--- Your assignment ---
A single number is wanted: how many lines of the records below contain the word "headphones".

[Scene change data]
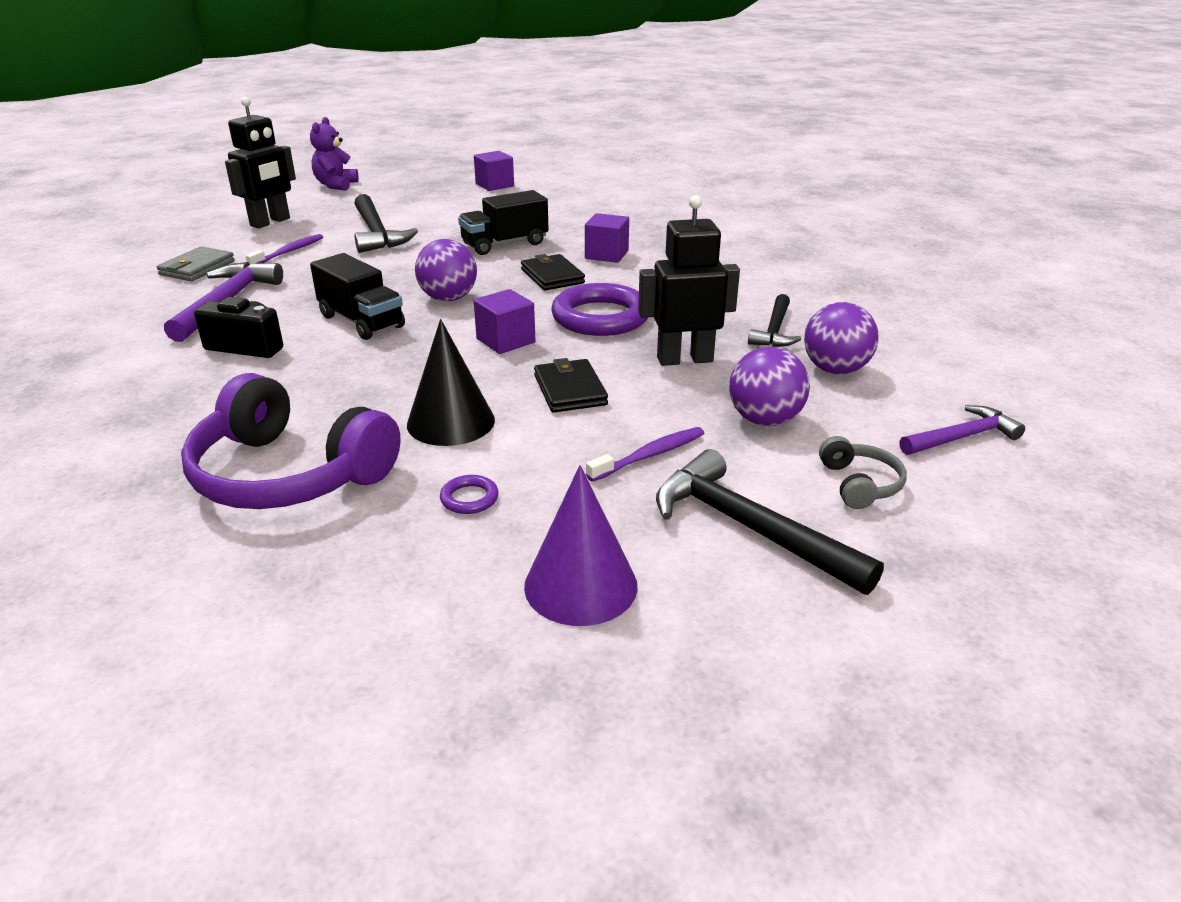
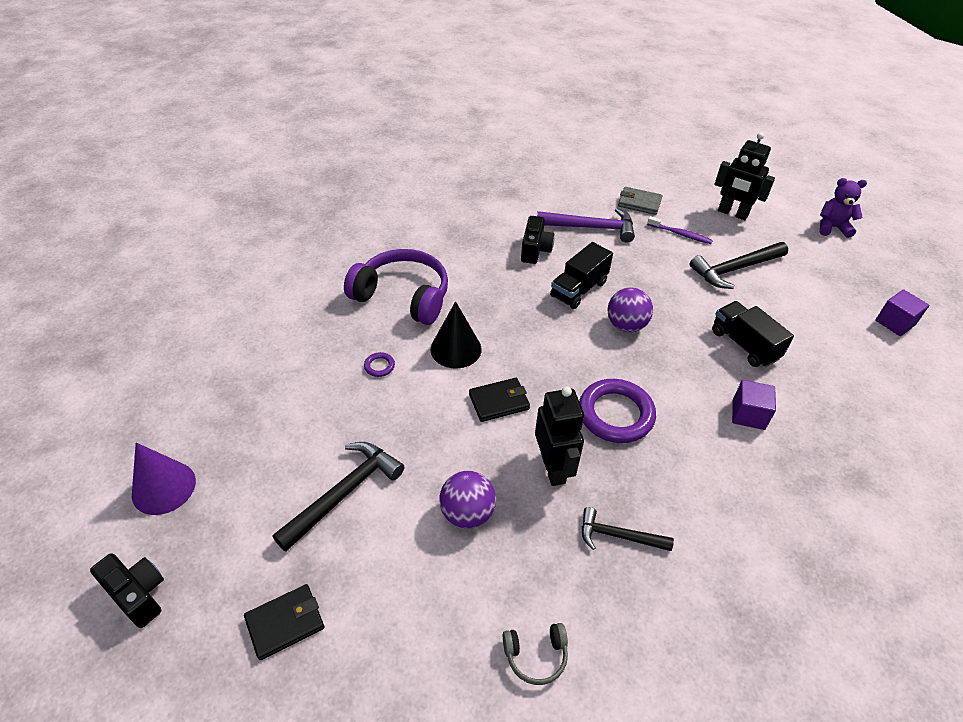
camera: 85 degrees right, 15 degrees up
(289, 474) = (403, 296): purple headphones -> purple headphones turned 90 degrees clockwise
(505, 341) = (564, 363): purple cube -> none
(552, 276) = (686, 380): black wallet -> black wallet (285, 623)
(580, 585) = (304, 416): purple cone -> purple cone (163, 487)
(649, 456) = (420, 445): purple toothbrush -> none
(835, 370) = (551, 574): purple ball -> none
(859, 484) = (387, 562): grey headphones -> grey headphones (536, 655)
(962, 437) = (448, 651): purple hammer -> none
(1038, 790) = (138, 594): none -> black camera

--- Answer ---
2